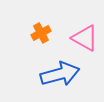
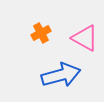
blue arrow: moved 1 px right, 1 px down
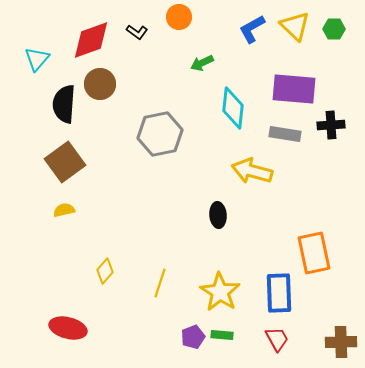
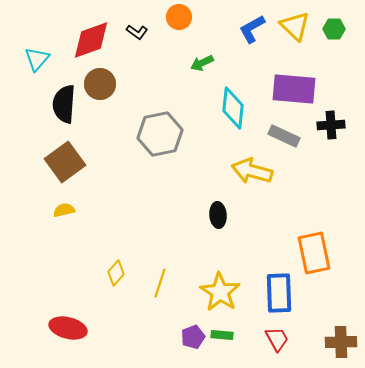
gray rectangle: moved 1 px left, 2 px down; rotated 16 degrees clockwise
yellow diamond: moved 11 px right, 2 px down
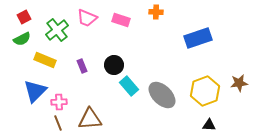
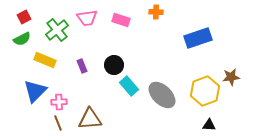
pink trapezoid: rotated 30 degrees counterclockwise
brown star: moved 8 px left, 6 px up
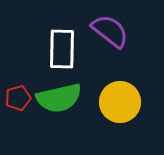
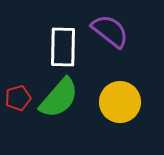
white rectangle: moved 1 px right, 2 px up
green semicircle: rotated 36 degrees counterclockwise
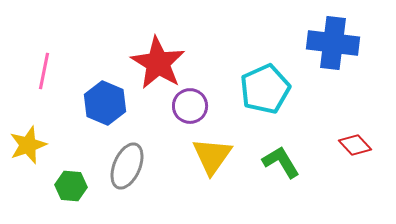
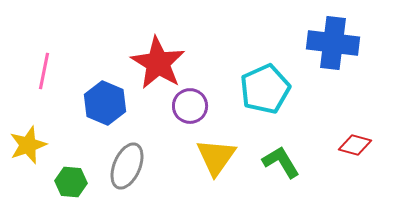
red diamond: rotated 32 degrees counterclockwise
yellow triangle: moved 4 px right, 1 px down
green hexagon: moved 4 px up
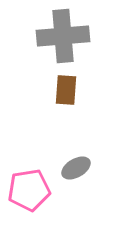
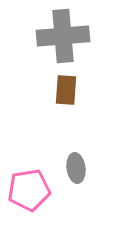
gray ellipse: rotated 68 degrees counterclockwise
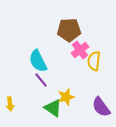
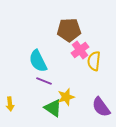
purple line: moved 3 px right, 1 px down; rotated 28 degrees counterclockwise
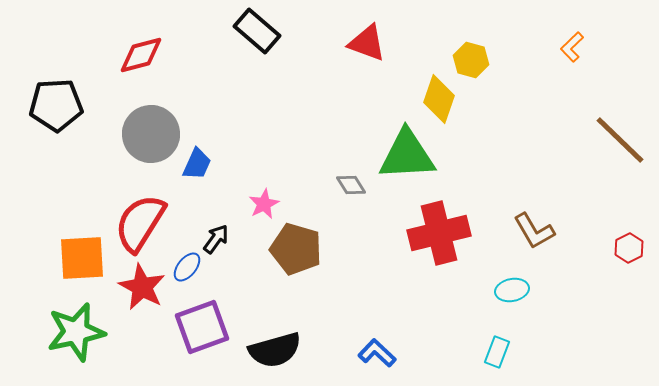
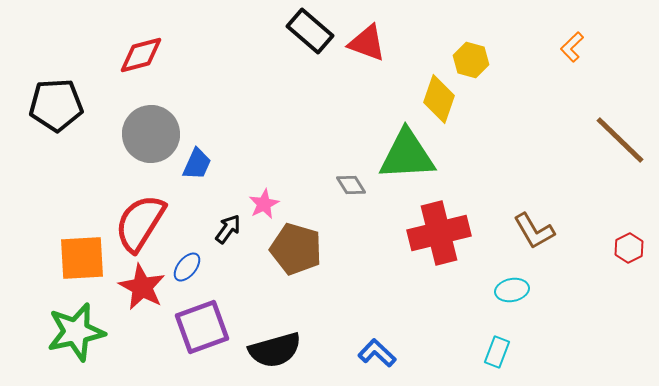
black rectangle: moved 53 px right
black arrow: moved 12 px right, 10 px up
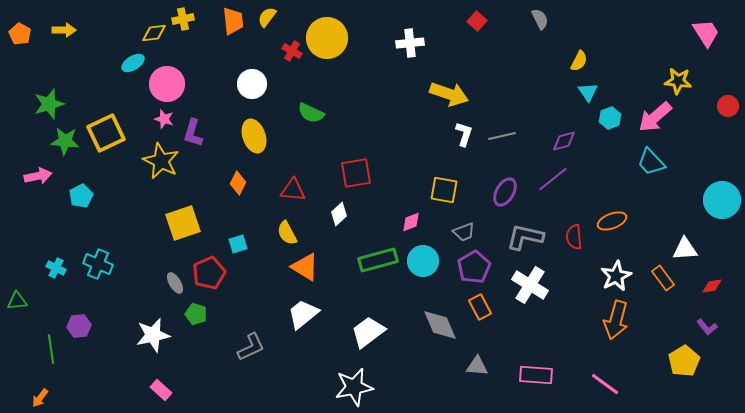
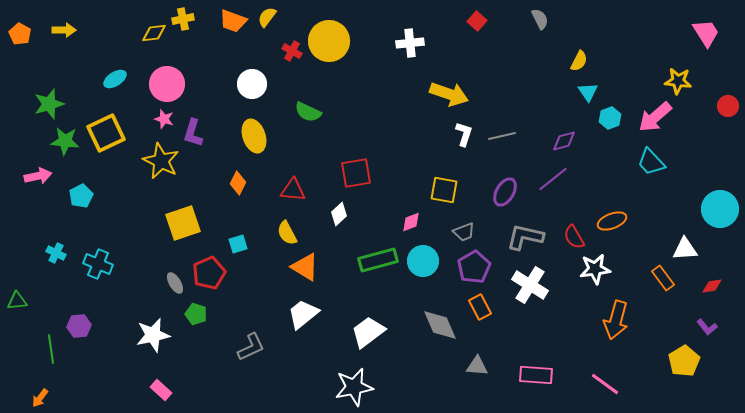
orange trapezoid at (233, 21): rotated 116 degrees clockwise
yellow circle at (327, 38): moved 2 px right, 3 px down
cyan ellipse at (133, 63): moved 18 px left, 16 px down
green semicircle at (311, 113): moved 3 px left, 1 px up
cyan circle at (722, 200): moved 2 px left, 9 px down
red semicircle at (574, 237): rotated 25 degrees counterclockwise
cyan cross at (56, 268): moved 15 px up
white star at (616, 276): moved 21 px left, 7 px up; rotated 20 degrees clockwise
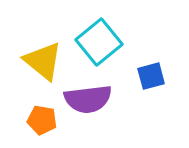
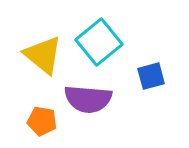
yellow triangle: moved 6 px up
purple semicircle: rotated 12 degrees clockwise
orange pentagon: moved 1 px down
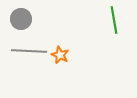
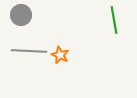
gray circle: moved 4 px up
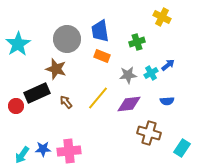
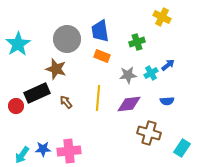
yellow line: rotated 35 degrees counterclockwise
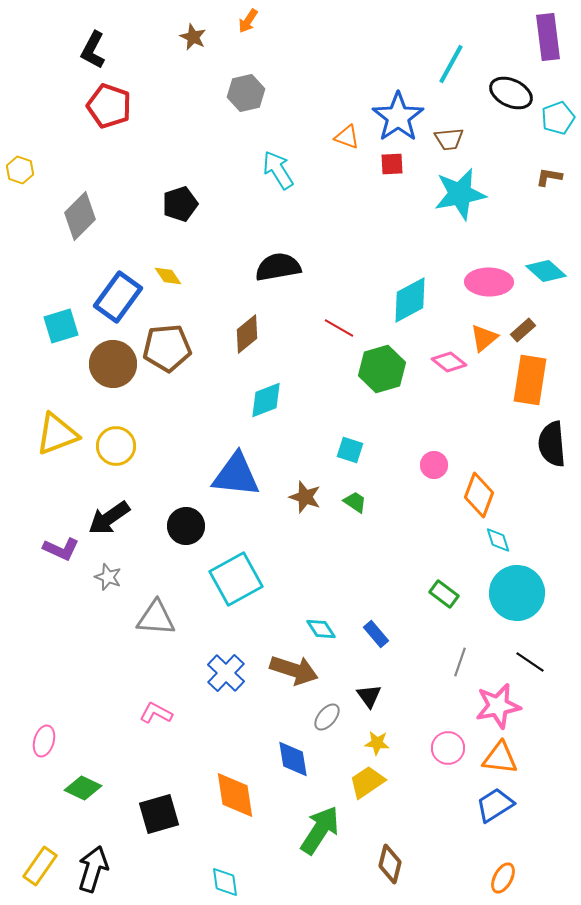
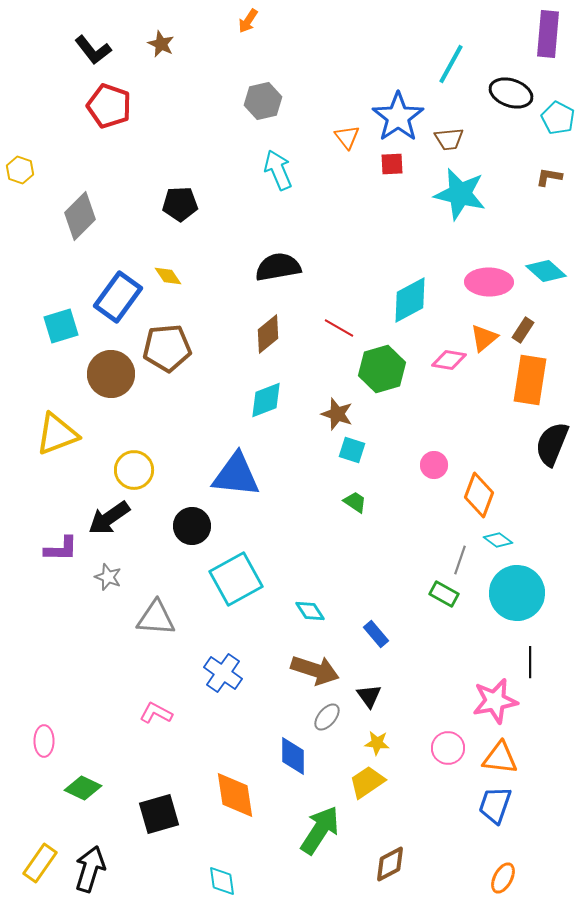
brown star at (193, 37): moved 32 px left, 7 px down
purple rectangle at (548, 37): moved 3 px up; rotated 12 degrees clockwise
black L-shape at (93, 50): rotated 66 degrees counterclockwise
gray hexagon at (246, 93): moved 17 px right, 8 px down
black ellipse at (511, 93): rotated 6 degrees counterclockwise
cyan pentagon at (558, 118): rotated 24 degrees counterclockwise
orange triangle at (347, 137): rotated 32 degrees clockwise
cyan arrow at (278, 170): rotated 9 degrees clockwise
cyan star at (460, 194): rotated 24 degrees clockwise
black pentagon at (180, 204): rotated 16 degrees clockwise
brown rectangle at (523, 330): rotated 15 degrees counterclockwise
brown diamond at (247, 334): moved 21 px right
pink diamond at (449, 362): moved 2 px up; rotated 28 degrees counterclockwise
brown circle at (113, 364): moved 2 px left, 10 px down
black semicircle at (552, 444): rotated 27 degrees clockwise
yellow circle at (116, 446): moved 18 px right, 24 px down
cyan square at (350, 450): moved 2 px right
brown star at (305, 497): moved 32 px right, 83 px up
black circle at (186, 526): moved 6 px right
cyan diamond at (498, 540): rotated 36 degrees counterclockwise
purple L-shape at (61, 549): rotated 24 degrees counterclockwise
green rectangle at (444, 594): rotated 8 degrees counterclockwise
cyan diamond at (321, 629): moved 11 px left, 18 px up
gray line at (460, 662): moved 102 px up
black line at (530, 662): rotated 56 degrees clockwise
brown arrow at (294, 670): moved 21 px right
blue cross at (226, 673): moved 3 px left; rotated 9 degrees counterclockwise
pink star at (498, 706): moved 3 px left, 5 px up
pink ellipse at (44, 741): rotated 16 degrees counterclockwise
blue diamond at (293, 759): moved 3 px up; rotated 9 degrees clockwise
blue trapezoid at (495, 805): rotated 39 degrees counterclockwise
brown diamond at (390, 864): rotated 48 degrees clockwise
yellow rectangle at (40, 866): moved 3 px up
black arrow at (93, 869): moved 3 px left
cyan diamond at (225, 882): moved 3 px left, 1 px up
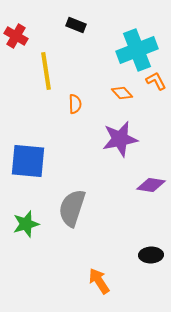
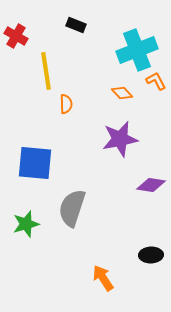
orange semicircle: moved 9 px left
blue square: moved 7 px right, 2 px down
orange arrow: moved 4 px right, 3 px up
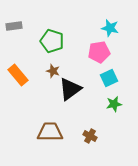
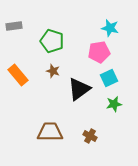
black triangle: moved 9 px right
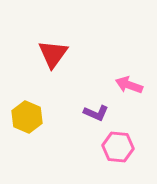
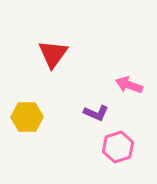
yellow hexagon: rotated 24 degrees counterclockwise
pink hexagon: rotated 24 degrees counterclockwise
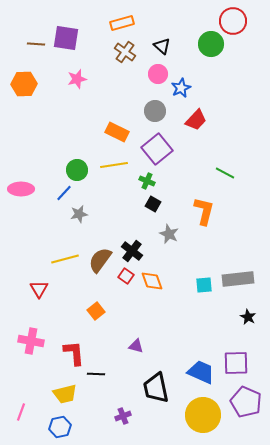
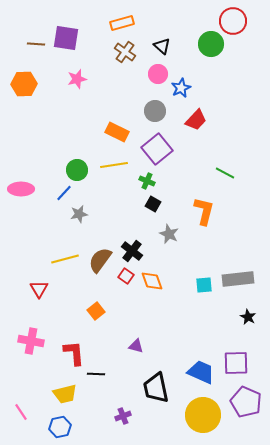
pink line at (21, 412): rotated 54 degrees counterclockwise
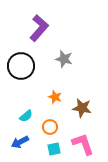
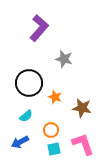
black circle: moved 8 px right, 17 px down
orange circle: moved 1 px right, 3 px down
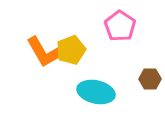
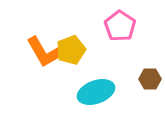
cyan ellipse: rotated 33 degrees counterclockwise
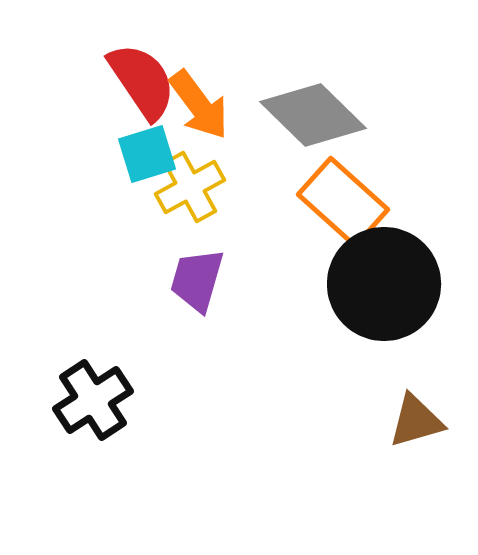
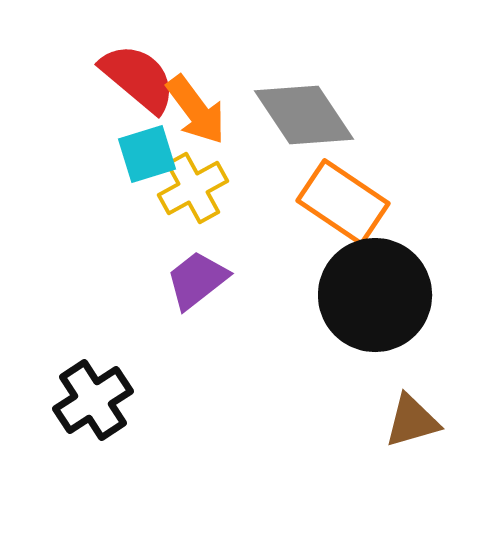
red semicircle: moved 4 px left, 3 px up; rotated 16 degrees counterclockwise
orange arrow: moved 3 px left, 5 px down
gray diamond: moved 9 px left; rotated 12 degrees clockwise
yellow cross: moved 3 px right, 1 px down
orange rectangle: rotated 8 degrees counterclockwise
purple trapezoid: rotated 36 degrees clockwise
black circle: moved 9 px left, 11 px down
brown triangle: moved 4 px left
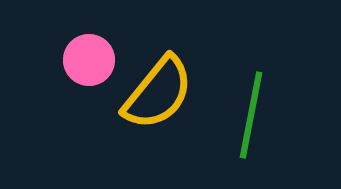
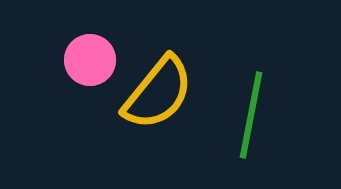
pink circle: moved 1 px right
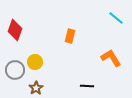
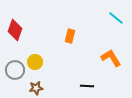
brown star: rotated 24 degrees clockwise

Your instructions
How many of the lines above include the word "gray"? Only the number should be given.

Completed task
6